> [Assignment]: Please return the lines from the one with "PIXELS2 pin DIN: TX -> D7" through the end of the listing below, word for word, with every picture left out.

> [Input records]:
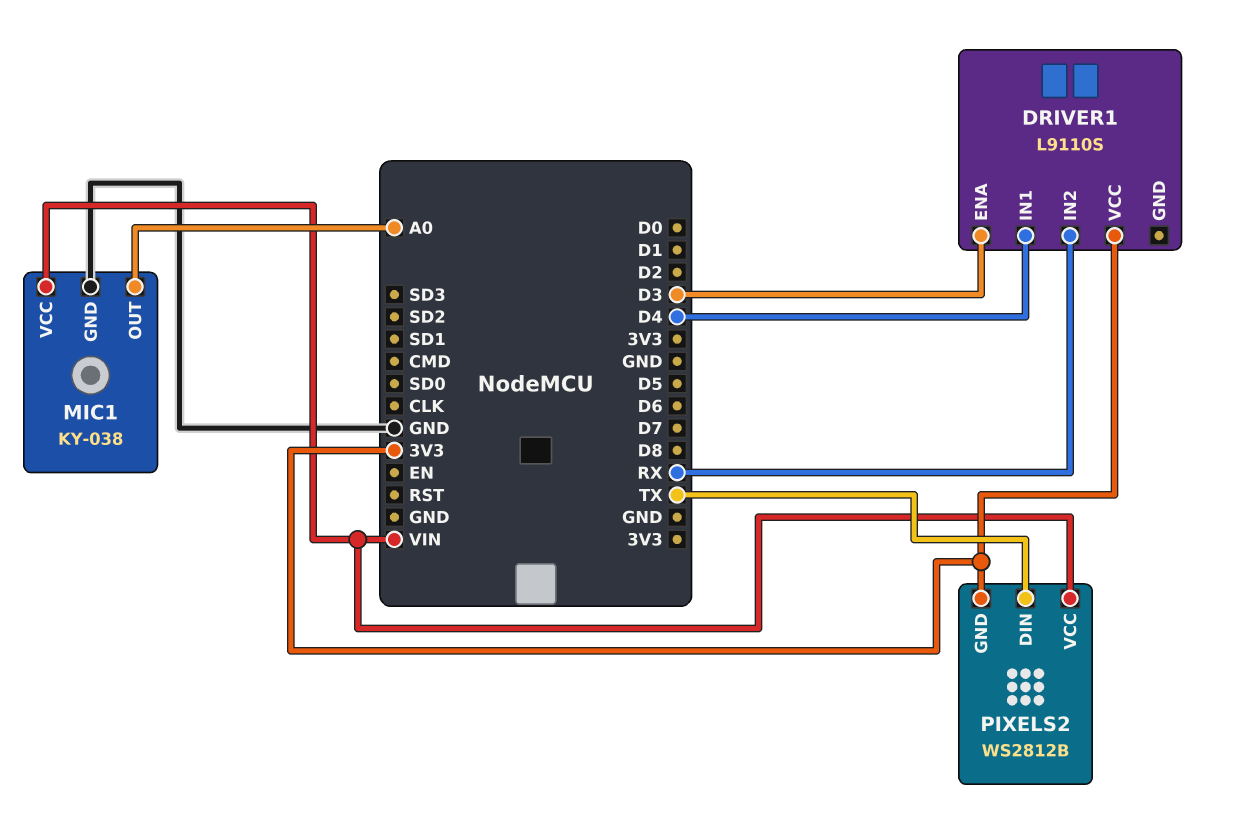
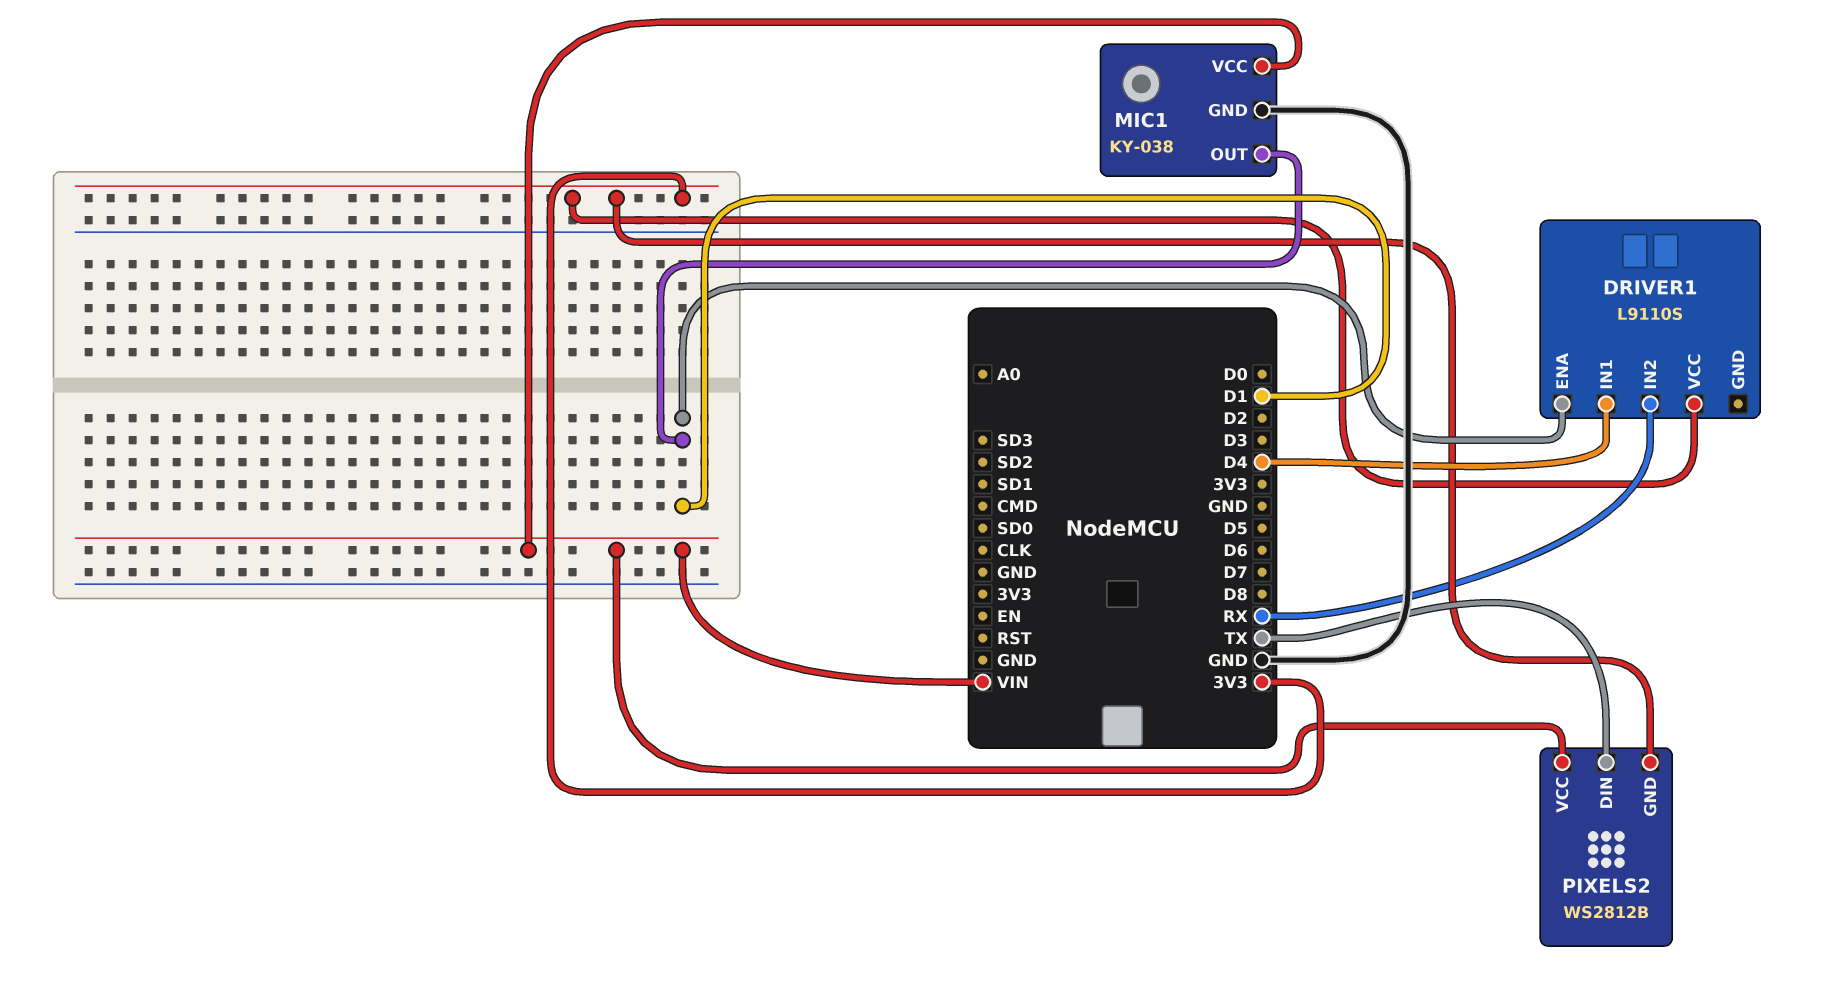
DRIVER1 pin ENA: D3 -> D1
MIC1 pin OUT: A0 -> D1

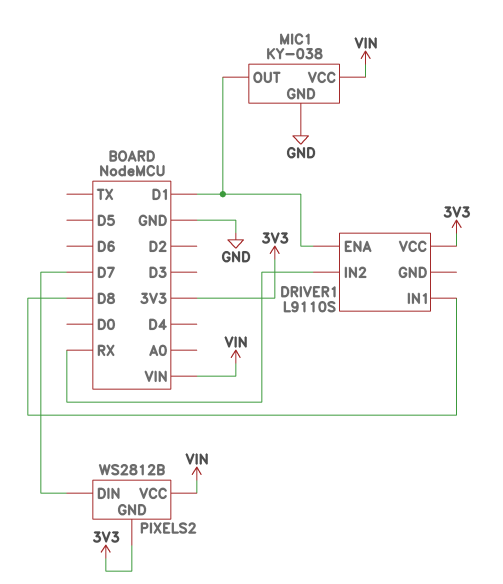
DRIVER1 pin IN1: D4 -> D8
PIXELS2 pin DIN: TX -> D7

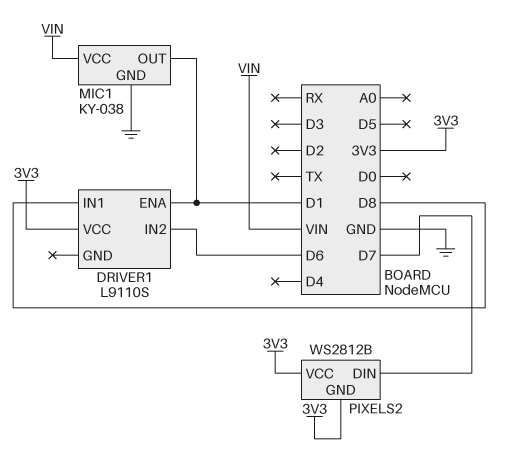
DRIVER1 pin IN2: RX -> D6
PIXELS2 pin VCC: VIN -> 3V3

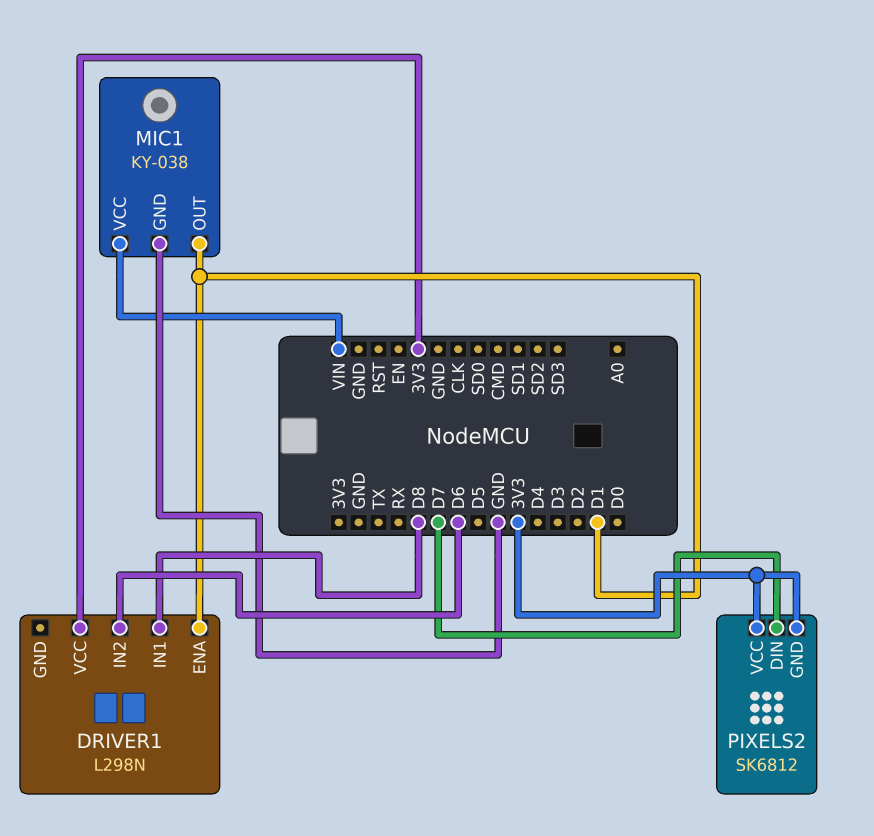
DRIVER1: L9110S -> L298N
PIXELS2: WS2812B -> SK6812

> [Result of this exercise]:
PIXELS2 pin DIN: TX -> D7

DRIVER1 pin IN2: RX -> D6
PIXELS2 pin VCC: VIN -> 3V3

DRIVER1: L9110S -> L298N
PIXELS2: WS2812B -> SK6812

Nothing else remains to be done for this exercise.